START Data records

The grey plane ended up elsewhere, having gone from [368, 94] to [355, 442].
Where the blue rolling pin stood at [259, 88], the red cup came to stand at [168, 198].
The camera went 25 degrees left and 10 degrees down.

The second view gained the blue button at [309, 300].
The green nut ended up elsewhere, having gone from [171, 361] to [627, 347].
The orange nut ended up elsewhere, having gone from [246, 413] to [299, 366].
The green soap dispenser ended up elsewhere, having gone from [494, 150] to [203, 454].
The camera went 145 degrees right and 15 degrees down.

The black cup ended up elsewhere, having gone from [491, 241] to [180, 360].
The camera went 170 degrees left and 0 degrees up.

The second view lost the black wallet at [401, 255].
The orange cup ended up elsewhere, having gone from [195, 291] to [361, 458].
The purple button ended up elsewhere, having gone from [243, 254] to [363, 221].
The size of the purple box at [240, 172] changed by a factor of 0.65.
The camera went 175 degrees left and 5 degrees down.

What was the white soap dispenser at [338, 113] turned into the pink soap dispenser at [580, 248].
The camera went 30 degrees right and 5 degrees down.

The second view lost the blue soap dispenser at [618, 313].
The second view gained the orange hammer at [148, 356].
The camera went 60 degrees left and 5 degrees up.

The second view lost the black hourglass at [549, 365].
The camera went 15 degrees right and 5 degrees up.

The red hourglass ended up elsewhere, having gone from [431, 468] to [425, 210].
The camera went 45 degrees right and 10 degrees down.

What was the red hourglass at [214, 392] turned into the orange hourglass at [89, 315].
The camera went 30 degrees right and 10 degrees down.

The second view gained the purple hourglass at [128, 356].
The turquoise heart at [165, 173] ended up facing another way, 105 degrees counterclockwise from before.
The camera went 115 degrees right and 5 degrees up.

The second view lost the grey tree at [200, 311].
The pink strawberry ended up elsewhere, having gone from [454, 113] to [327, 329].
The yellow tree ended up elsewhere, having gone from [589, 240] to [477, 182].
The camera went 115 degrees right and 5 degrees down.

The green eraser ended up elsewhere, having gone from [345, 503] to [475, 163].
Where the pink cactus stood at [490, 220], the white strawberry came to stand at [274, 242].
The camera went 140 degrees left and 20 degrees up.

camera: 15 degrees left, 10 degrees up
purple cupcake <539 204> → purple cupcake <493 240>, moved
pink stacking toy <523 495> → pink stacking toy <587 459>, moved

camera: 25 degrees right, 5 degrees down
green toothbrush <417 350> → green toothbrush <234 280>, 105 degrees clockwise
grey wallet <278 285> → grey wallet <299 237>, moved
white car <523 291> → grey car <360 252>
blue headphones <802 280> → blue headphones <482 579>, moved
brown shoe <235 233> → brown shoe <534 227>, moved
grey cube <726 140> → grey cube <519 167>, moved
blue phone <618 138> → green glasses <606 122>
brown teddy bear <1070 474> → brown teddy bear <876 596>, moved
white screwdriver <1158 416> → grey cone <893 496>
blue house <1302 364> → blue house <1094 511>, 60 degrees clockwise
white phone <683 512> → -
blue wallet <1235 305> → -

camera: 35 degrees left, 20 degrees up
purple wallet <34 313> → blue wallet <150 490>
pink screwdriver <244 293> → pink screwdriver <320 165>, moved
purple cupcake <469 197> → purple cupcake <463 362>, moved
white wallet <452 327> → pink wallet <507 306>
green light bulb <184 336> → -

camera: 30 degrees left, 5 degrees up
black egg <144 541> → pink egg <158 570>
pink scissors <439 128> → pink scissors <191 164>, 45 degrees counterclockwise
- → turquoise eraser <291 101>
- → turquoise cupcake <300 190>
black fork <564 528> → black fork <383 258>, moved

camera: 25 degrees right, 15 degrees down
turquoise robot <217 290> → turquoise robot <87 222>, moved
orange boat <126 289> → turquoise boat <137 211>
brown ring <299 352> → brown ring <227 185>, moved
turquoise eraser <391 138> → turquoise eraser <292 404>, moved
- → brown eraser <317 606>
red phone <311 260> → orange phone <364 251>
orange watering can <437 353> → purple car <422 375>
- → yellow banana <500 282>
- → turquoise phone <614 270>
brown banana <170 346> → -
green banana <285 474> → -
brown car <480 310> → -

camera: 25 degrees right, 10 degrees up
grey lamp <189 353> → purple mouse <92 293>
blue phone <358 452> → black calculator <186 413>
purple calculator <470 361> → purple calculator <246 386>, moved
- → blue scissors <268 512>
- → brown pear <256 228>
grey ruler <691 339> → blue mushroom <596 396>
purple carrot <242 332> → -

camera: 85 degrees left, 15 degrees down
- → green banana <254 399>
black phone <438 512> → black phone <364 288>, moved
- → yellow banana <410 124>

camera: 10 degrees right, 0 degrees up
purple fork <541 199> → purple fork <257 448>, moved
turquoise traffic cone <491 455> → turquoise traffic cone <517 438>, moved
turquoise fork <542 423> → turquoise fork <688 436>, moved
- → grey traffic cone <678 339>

END Data records

> [The problem]:
What is needed is an exact transcription of all the data.

> [Output of the exercise]:
The grey plane ended up elsewhere, having gone from [368, 94] to [355, 442].
Where the blue rolling pin stood at [259, 88], the red cup came to stand at [168, 198].
The camera went 25 degrees left and 10 degrees down.

The second view gained the blue button at [309, 300].
The green nut ended up elsewhere, having gone from [171, 361] to [627, 347].
The orange nut ended up elsewhere, having gone from [246, 413] to [299, 366].
The green soap dispenser ended up elsewhere, having gone from [494, 150] to [203, 454].
The camera went 145 degrees right and 15 degrees down.

The black cup ended up elsewhere, having gone from [491, 241] to [180, 360].
The camera went 170 degrees left and 0 degrees up.

The second view lost the black wallet at [401, 255].
The orange cup ended up elsewhere, having gone from [195, 291] to [361, 458].
The purple button ended up elsewhere, having gone from [243, 254] to [363, 221].
The size of the purple box at [240, 172] changed by a factor of 0.65.
The camera went 175 degrees left and 5 degrees down.

What was the white soap dispenser at [338, 113] turned into the pink soap dispenser at [580, 248].
The camera went 30 degrees right and 5 degrees down.

The second view lost the blue soap dispenser at [618, 313].
The second view gained the orange hammer at [148, 356].
The camera went 60 degrees left and 5 degrees up.

The second view lost the black hourglass at [549, 365].
The camera went 15 degrees right and 5 degrees up.

The red hourglass ended up elsewhere, having gone from [431, 468] to [425, 210].
The camera went 45 degrees right and 10 degrees down.

What was the red hourglass at [214, 392] turned into the orange hourglass at [89, 315].
The camera went 30 degrees right and 10 degrees down.

The second view gained the purple hourglass at [128, 356].
The turquoise heart at [165, 173] ended up facing another way, 105 degrees counterclockwise from before.
The camera went 115 degrees right and 5 degrees up.

The second view lost the grey tree at [200, 311].
The pink strawberry ended up elsewhere, having gone from [454, 113] to [327, 329].
The yellow tree ended up elsewhere, having gone from [589, 240] to [477, 182].
The camera went 115 degrees right and 5 degrees down.

The green eraser ended up elsewhere, having gone from [345, 503] to [475, 163].
Where the pink cactus stood at [490, 220], the white strawberry came to stand at [274, 242].
The camera went 140 degrees left and 20 degrees up.

camera: 15 degrees left, 10 degrees up
purple cupcake <539 204> → purple cupcake <493 240>, moved
pink stacking toy <523 495> → pink stacking toy <587 459>, moved

camera: 25 degrees right, 5 degrees down
green toothbrush <417 350> → green toothbrush <234 280>, 105 degrees clockwise
grey wallet <278 285> → grey wallet <299 237>, moved
white car <523 291> → grey car <360 252>
blue headphones <802 280> → blue headphones <482 579>, moved
brown shoe <235 233> → brown shoe <534 227>, moved
grey cube <726 140> → grey cube <519 167>, moved
blue phone <618 138> → green glasses <606 122>
brown teddy bear <1070 474> → brown teddy bear <876 596>, moved
white screwdriver <1158 416> → grey cone <893 496>
blue house <1302 364> → blue house <1094 511>, 60 degrees clockwise
white phone <683 512> → -
blue wallet <1235 305> → -

camera: 35 degrees left, 20 degrees up
purple wallet <34 313> → blue wallet <150 490>
pink screwdriver <244 293> → pink screwdriver <320 165>, moved
purple cupcake <469 197> → purple cupcake <463 362>, moved
white wallet <452 327> → pink wallet <507 306>
green light bulb <184 336> → -

camera: 30 degrees left, 5 degrees up
black egg <144 541> → pink egg <158 570>
pink scissors <439 128> → pink scissors <191 164>, 45 degrees counterclockwise
- → turquoise eraser <291 101>
- → turquoise cupcake <300 190>
black fork <564 528> → black fork <383 258>, moved

camera: 25 degrees right, 15 degrees down
turquoise robot <217 290> → turquoise robot <87 222>, moved
orange boat <126 289> → turquoise boat <137 211>
brown ring <299 352> → brown ring <227 185>, moved
turquoise eraser <391 138> → turquoise eraser <292 404>, moved
- → brown eraser <317 606>
red phone <311 260> → orange phone <364 251>
orange watering can <437 353> → purple car <422 375>
- → yellow banana <500 282>
- → turquoise phone <614 270>
brown banana <170 346> → -
green banana <285 474> → -
brown car <480 310> → -

camera: 25 degrees right, 10 degrees up
grey lamp <189 353> → purple mouse <92 293>
blue phone <358 452> → black calculator <186 413>
purple calculator <470 361> → purple calculator <246 386>, moved
- → blue scissors <268 512>
- → brown pear <256 228>
grey ruler <691 339> → blue mushroom <596 396>
purple carrot <242 332> → -

camera: 85 degrees left, 15 degrees down
- → green banana <254 399>
black phone <438 512> → black phone <364 288>, moved
- → yellow banana <410 124>

camera: 10 degrees right, 0 degrees up
purple fork <541 199> → purple fork <257 448>, moved
turquoise traffic cone <491 455> → turquoise traffic cone <517 438>, moved
turquoise fork <542 423> → turquoise fork <688 436>, moved
- → grey traffic cone <678 339>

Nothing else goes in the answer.